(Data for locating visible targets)
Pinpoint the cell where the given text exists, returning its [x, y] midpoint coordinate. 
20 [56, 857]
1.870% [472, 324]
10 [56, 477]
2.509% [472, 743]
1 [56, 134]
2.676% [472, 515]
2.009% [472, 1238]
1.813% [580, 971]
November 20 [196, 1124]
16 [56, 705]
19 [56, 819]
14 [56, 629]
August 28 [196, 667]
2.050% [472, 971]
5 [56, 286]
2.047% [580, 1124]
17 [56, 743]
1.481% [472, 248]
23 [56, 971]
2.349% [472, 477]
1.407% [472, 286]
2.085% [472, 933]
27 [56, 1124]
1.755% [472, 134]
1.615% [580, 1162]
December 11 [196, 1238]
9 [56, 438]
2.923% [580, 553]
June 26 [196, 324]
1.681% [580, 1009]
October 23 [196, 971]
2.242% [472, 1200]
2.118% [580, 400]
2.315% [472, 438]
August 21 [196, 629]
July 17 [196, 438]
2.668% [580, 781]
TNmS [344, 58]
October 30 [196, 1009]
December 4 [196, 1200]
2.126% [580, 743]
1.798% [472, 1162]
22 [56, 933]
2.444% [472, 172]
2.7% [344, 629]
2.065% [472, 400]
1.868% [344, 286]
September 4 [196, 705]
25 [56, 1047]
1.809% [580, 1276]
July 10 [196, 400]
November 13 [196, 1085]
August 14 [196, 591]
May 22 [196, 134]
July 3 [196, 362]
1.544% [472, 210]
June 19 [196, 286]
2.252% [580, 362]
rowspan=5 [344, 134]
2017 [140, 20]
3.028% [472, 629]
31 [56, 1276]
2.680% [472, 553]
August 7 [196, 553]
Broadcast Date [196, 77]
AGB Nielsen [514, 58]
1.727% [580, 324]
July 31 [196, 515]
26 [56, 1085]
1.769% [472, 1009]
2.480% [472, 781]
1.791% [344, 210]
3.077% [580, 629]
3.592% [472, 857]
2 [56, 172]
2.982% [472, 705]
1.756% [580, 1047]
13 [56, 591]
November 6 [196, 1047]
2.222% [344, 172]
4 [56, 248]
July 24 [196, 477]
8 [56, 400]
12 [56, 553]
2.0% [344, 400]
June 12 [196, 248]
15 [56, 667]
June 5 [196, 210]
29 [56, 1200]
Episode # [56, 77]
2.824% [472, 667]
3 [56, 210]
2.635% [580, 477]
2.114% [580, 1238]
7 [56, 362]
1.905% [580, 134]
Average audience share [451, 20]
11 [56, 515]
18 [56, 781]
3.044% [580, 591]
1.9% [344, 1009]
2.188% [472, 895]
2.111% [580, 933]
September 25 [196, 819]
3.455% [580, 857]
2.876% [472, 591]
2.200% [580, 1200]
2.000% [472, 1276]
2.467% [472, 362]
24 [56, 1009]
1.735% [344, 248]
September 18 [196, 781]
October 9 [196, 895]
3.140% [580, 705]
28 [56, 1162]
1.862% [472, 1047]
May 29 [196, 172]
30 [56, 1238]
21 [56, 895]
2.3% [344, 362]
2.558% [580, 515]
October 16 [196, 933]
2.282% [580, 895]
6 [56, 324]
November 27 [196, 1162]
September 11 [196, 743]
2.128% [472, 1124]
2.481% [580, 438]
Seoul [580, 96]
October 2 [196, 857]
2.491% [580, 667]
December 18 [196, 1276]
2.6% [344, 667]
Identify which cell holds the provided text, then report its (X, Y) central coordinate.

[What is asked] Please recast every line of the material above as a Markdown table with the columns "Row" and "Line", numbering the rows in order and omitting blank lines.

[Result of this task]
| Row | Line |
|---|---|
| 1 | Pinpoint the cell where the given text exists, returning its [x, y] midpoint coordinate.  |
| 2 | 20 [56, 857] |
| 3 | 1.870% [472, 324] |
| 4 | 10 [56, 477] |
| 5 | 2.509% [472, 743] |
| 6 | 1 [56, 134] |
| 7 | 2.676% [472, 515] |
| 8 | 2.009% [472, 1238] |
| 9 | 1.813% [580, 971] |
| 10 | November 20 [196, 1124] |
| 11 | 16 [56, 705] |
| 12 | 19 [56, 819] |
| 13 | 14 [56, 629] |
| 14 | August 28 [196, 667] |
| 15 | 2.050% [472, 971] |
| 16 | 5 [56, 286] |
| 17 | 2.047% [580, 1124] |
| 18 | 17 [56, 743] |
| 19 | 1.481% [472, 248] |
| 20 | 23 [56, 971] |
| 21 | 2.349% [472, 477] |
| 22 | 1.407% [472, 286] |
| 23 | 2.085% [472, 933] |
| 24 | 27 [56, 1124] |
| 25 | 1.755% [472, 134] |
| 26 | 1.615% [580, 1162] |
| 27 | December 11 [196, 1238] |
| 28 | 9 [56, 438] |
| 29 | 2.923% [580, 553] |
| 30 | June 26 [196, 324] |
| 31 | 1.681% [580, 1009] |
| 32 | October 23 [196, 971] |
| 33 | 2.242% [472, 1200] |
| 34 | 2.118% [580, 400] |
| 35 | 2.315% [472, 438] |
| 36 | August 21 [196, 629] |
| 37 | July 17 [196, 438] |
| 38 | 2.668% [580, 781] |
| 39 | TNmS [344, 58] |
| 40 | October 30 [196, 1009] |
| 41 | December 4 [196, 1200] |
| 42 | 2.126% [580, 743] |
| 43 | 1.798% [472, 1162] |
| 44 | 22 [56, 933] |
| 45 | 2.444% [472, 172] |
| 46 | 2.7% [344, 629] |
| 47 | 2.065% [472, 400] |
| 48 | 1.868% [344, 286] |
| 49 | September 4 [196, 705] |
| 50 | 25 [56, 1047] |
| 51 | 1.809% [580, 1276] |
| 52 | July 10 [196, 400] |
| 53 | November 13 [196, 1085] |
| 54 | August 14 [196, 591] |
| 55 | May 22 [196, 134] |
| 56 | July 3 [196, 362] |
| 57 | 1.544% [472, 210] |
| 58 | June 19 [196, 286] |
| 59 | 2.252% [580, 362] |
| 60 | rowspan=5 [344, 134] |
| 61 | 2017 [140, 20] |
| 62 | 3.028% [472, 629] |
| 63 | 31 [56, 1276] |
| 64 | 2.680% [472, 553] |
| 65 | August 7 [196, 553] |
| 66 | Broadcast Date [196, 77] |
| 67 | AGB Nielsen [514, 58] |
| 68 | 1.727% [580, 324] |
| 69 | July 31 [196, 515] |
| 70 | 26 [56, 1085] |
| 71 | 1.769% [472, 1009] |
| 72 | 2.480% [472, 781] |
| 73 | 1.791% [344, 210] |
| 74 | 3.077% [580, 629] |
| 75 | 3.592% [472, 857] |
| 76 | 2 [56, 172] |
| 77 | 2.982% [472, 705] |
| 78 | 1.756% [580, 1047] |
| 79 | 13 [56, 591] |
| 80 | November 6 [196, 1047] |
| 81 | 2.222% [344, 172] |
| 82 | 4 [56, 248] |
| 83 | July 24 [196, 477] |
| 84 | 8 [56, 400] |
| 85 | 12 [56, 553] |
| 86 | 2.0% [344, 400] |
| 87 | June 12 [196, 248] |
| 88 | 15 [56, 667] |
| 89 | June 5 [196, 210] |
| 90 | 29 [56, 1200] |
| 91 | Episode # [56, 77] |
| 92 | 2.824% [472, 667] |
| 93 | 3 [56, 210] |
| 94 | 2.635% [580, 477] |
| 95 | 2.114% [580, 1238] |
| 96 | 7 [56, 362] |
| 97 | 1.905% [580, 134] |
| 98 | Average audience share [451, 20] |
| 99 | 11 [56, 515] |
| 100 | 18 [56, 781] |
| 101 | 3.044% [580, 591] |
| 102 | 1.9% [344, 1009] |
| 103 | 2.188% [472, 895] |
| 104 | 2.111% [580, 933] |
| 105 | September 25 [196, 819] |
| 106 | 3.455% [580, 857] |
| 107 | 2.876% [472, 591] |
| 108 | 2.200% [580, 1200] |
| 109 | 2.000% [472, 1276] |
| 110 | 2.467% [472, 362] |
| 111 | 24 [56, 1009] |
| 112 | 1.735% [344, 248] |
| 113 | September 18 [196, 781] |
| 114 | October 9 [196, 895] |
| 115 | 3.140% [580, 705] |
| 116 | 28 [56, 1162] |
| 117 | 1.862% [472, 1047] |
| 118 | May 29 [196, 172] |
| 119 | 30 [56, 1238] |
| 120 | 21 [56, 895] |
| 121 | 2.3% [344, 362] |
| 122 | 2.558% [580, 515] |
| 123 | October 16 [196, 933] |
| 124 | 2.282% [580, 895] |
| 125 | 6 [56, 324] |
| 126 | November 27 [196, 1162] |
| 127 | September 11 [196, 743] |
| 128 | 2.128% [472, 1124] |
| 129 | 2.481% [580, 438] |
| 130 | Seoul [580, 96] |
| 131 | October 2 [196, 857] |
| 132 | 2.491% [580, 667] |
| 133 | December 18 [196, 1276] |
| 134 | 2.6% [344, 667] |
| 135 | Identify which cell holds the provided text, then report its (X, Y) central coordinate. |